**Material provided:**
.....

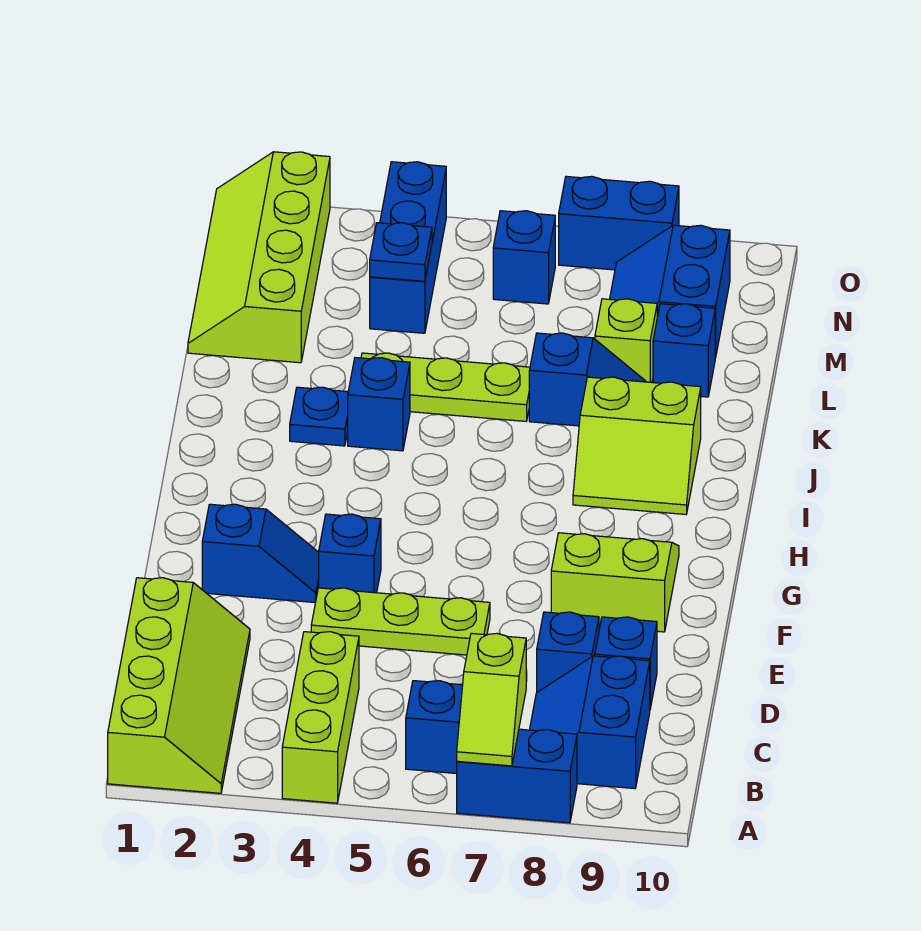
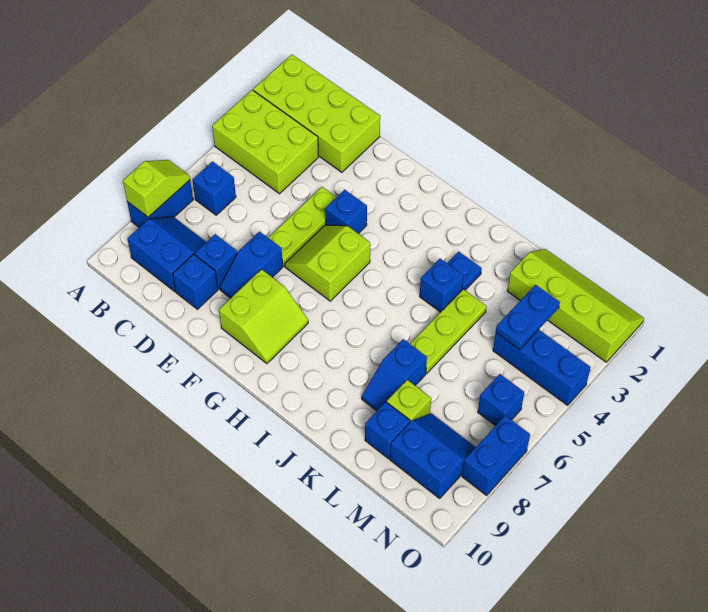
lime slope A1:D2 level 1 top 1 -> lime brick A1:D2 level 1
lime brick A4:C4 level 1 -> lime brick A3:C4 level 1
lime slope A7:B7 level 2 top B -> lime slope A7:A8 level 2 top 8
blue slope F2:F3 level 1 top 2 -> blue slope E7:E8 level 1 top 7
lime slope I8:J9 level 1 top J -> lime slope F5:G6 level 1 top G
blue plate M4 level 2 -> blue plate M3:M4 level 2

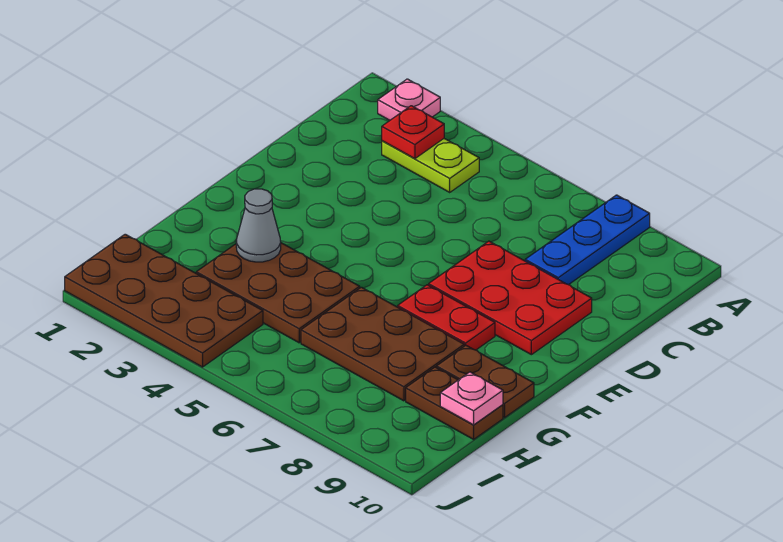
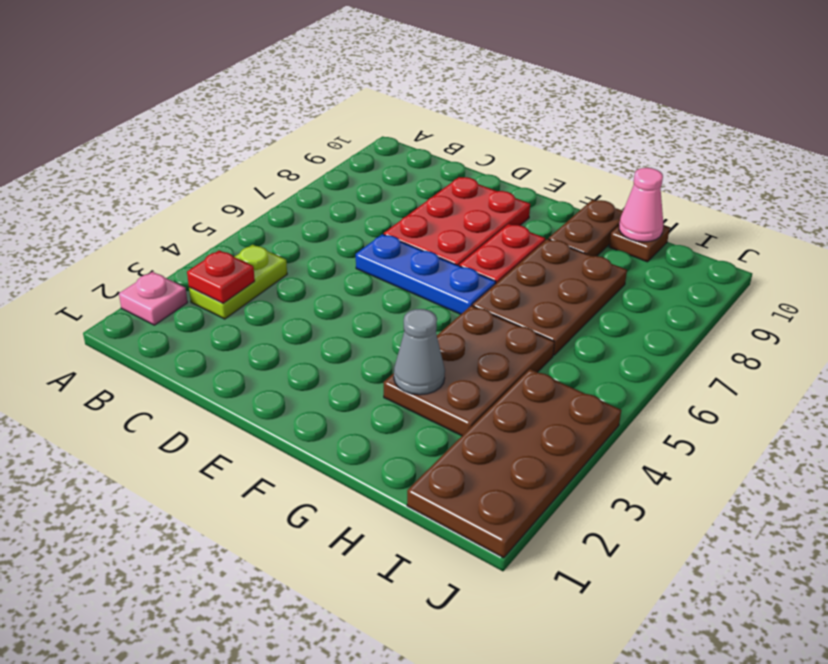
blue plate A8:C8 level 1 -> blue plate D6:F6 level 1
brown plate H9:H10 level 1 -> brown plate H10 level 1
pink plate H10 level 2 -> pink cone H10 level 2

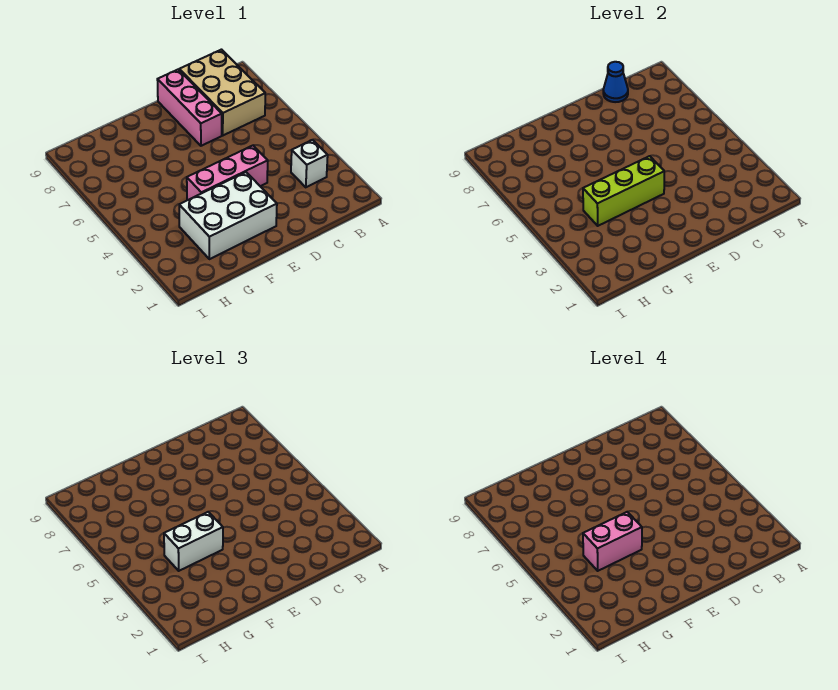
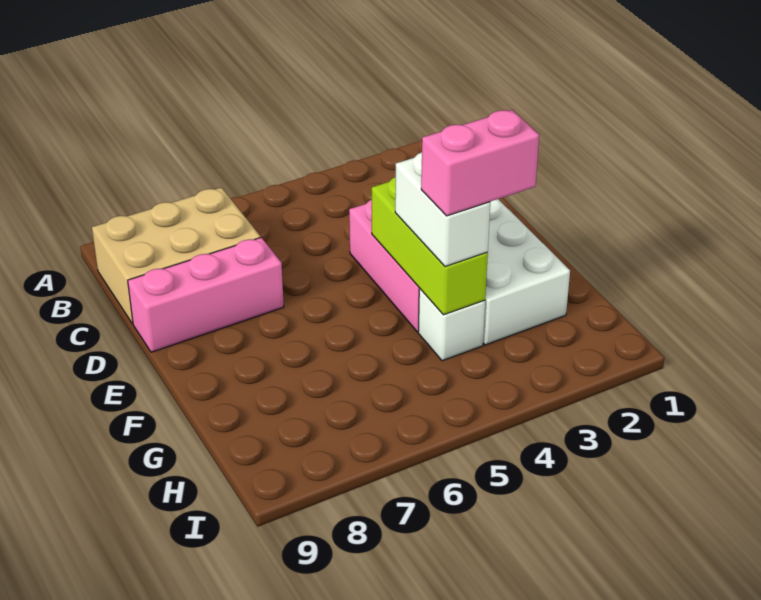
white brick B3 level 1 -> white brick G4 level 1
blue cone C9 level 2 -> none
pink brick F4:G4 level 4 -> pink brick G3:G4 level 4

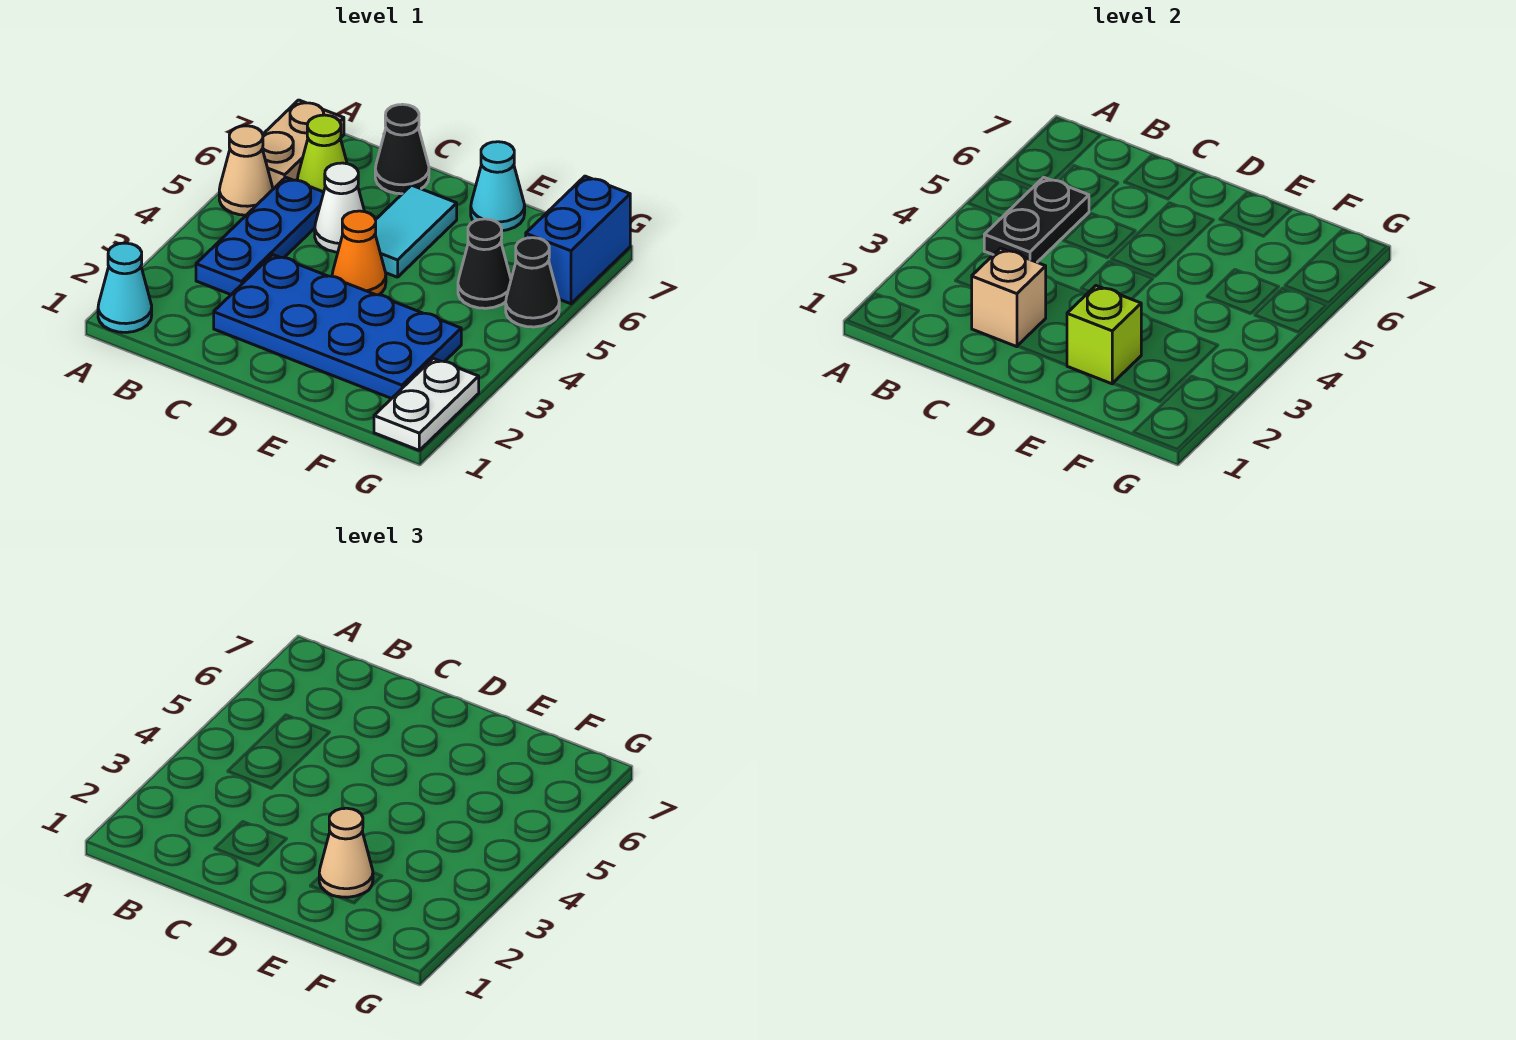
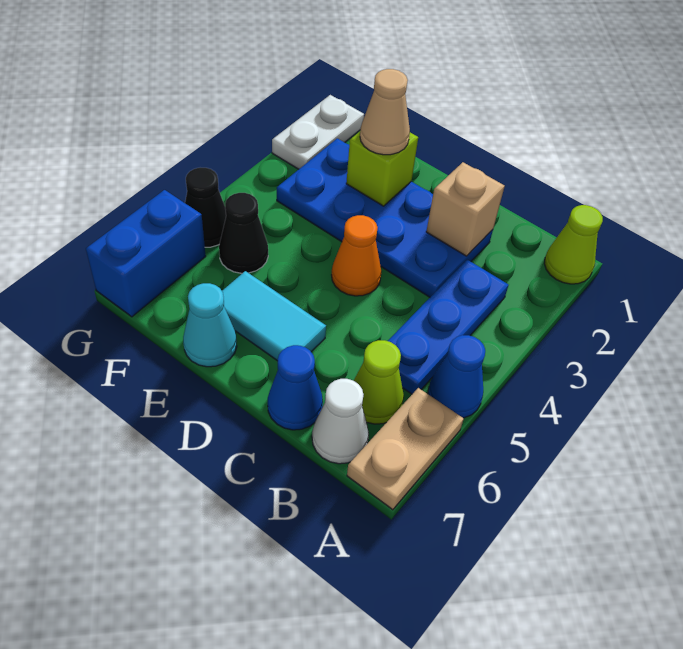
cyan cone A1 level 1 -> lime cone A1 level 1
tan cone A5 level 1 -> blue cone A5 level 1
black plate B4:B5 level 2 -> none
white cone C5 level 1 -> white cone B7 level 1
black cone C7 level 1 -> blue cone C7 level 1
cyan tile D5:D6 level 1 -> cyan tile D6:E6 level 1

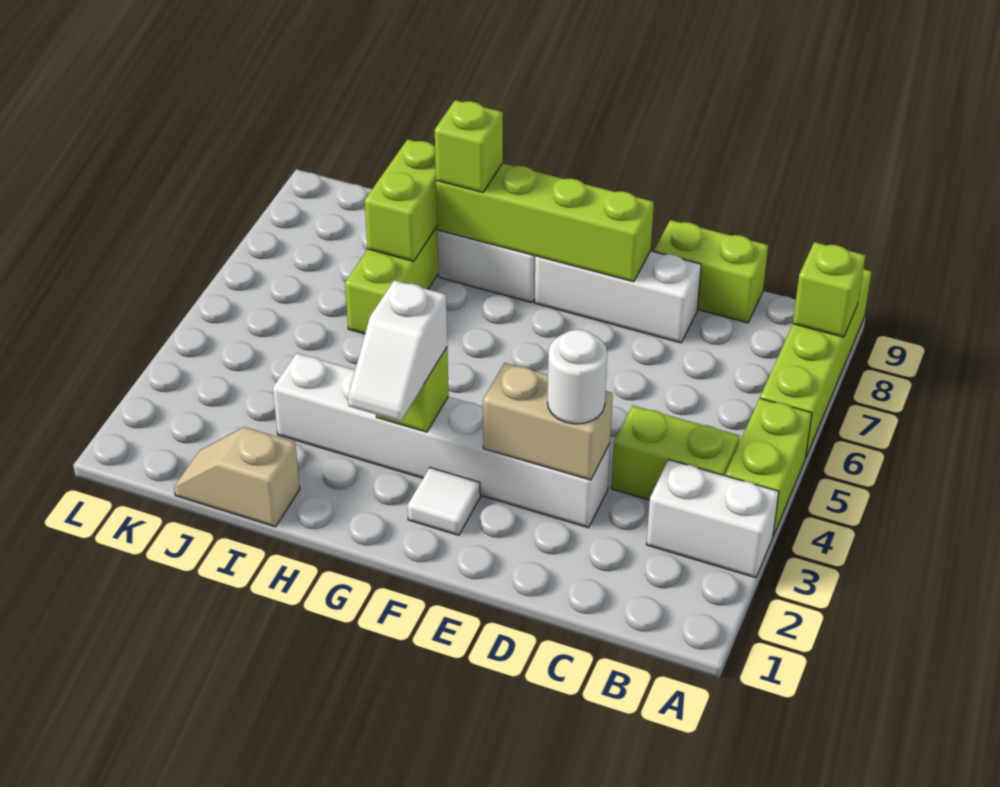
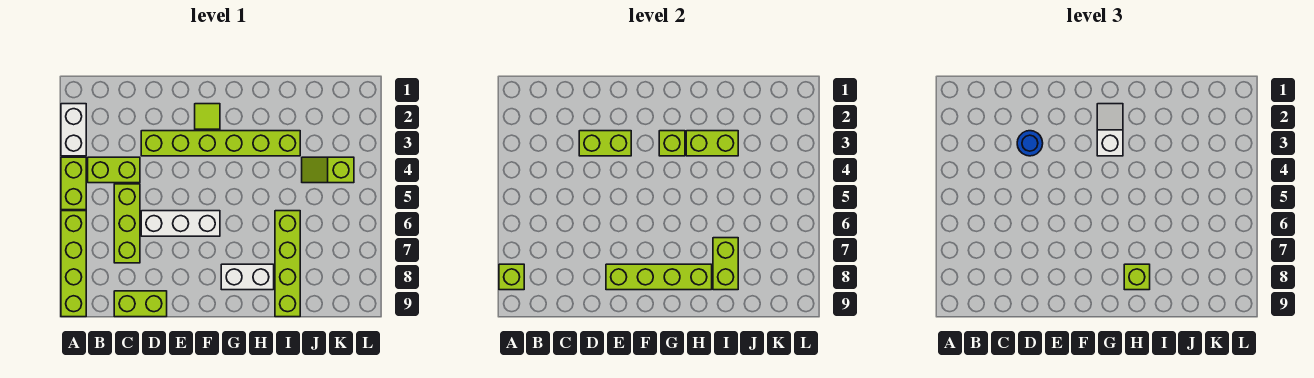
white brick A3:B3 level 1 -> white brick A2:A3 level 1
none -> lime brick C5:C7 level 1
white brick D3:I3 level 1 -> lime brick D3:I3 level 1
tan brick D3:E3 level 2 -> lime brick D3:E3 level 2
white round brick D3 level 3 -> blue round brick D3 level 3
white brick D8:F8 level 1 -> white brick D6:F6 level 1
white tile F2 level 1 -> lime tile F2 level 1
none -> lime brick H3:I3 level 2
tan slope I1:J1 level 1 top I -> none
none -> lime slope J4:K4 level 1 top K

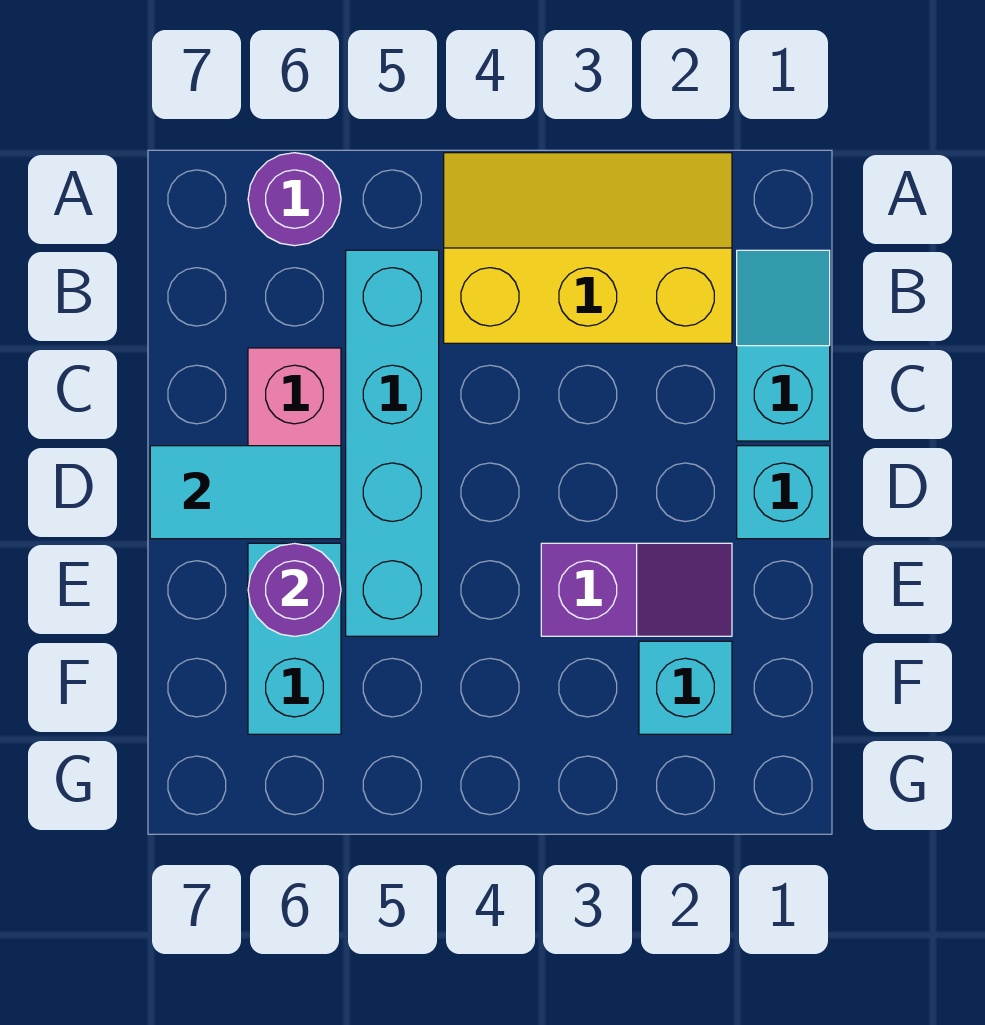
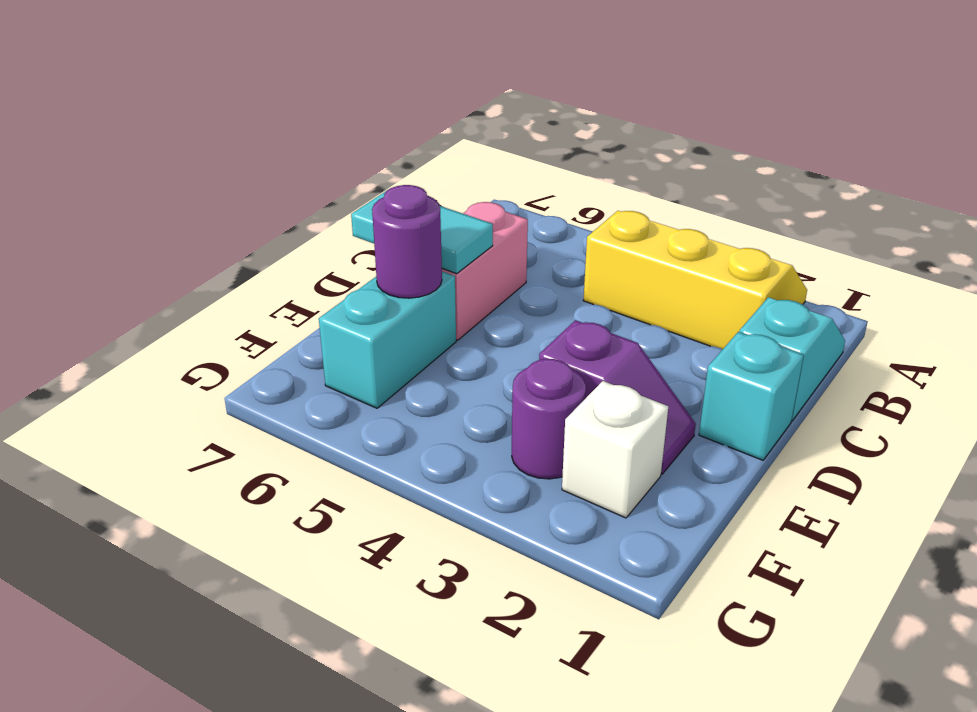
purple round brick A6 level 1 -> purple round brick F3 level 1
cyan brick B5:E5 level 1 -> none
cyan brick F2 level 1 -> white brick F2 level 1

.....

**Requirement:** The result should be the full material above, word for word, with its pictures omitted.

**Your solution:**
lime slope A1:D2 level 1 top 1 -> lime brick A1:D2 level 1
lime brick A4:C4 level 1 -> lime brick A3:C4 level 1
lime slope A7:B7 level 2 top B -> lime slope A7:A8 level 2 top 8
blue slope F2:F3 level 1 top 2 -> blue slope E7:E8 level 1 top 7
lime slope I8:J9 level 1 top J -> lime slope F5:G6 level 1 top G
blue plate M4 level 2 -> blue plate M3:M4 level 2

blue plate A8:C8 level 1 -> blue plate D6:F6 level 1
brown plate H9:H10 level 1 -> brown plate H10 level 1
pink plate H10 level 2 -> pink cone H10 level 2

white brick B3 level 1 -> white brick G4 level 1
blue cone C9 level 2 -> none
pink brick F4:G4 level 4 -> pink brick G3:G4 level 4

cyan cone A1 level 1 -> lime cone A1 level 1
tan cone A5 level 1 -> blue cone A5 level 1
black plate B4:B5 level 2 -> none
white cone C5 level 1 -> white cone B7 level 1
black cone C7 level 1 -> blue cone C7 level 1
cyan tile D5:D6 level 1 -> cyan tile D6:E6 level 1

white brick A3:B3 level 1 -> white brick A2:A3 level 1
none -> lime brick C5:C7 level 1
white brick D3:I3 level 1 -> lime brick D3:I3 level 1
tan brick D3:E3 level 2 -> lime brick D3:E3 level 2
white round brick D3 level 3 -> blue round brick D3 level 3
white brick D8:F8 level 1 -> white brick D6:F6 level 1
white tile F2 level 1 -> lime tile F2 level 1
none -> lime brick H3:I3 level 2
tan slope I1:J1 level 1 top I -> none
none -> lime slope J4:K4 level 1 top K

purple round brick A6 level 1 -> purple round brick F3 level 1
cyan brick B5:E5 level 1 -> none
cyan brick F2 level 1 -> white brick F2 level 1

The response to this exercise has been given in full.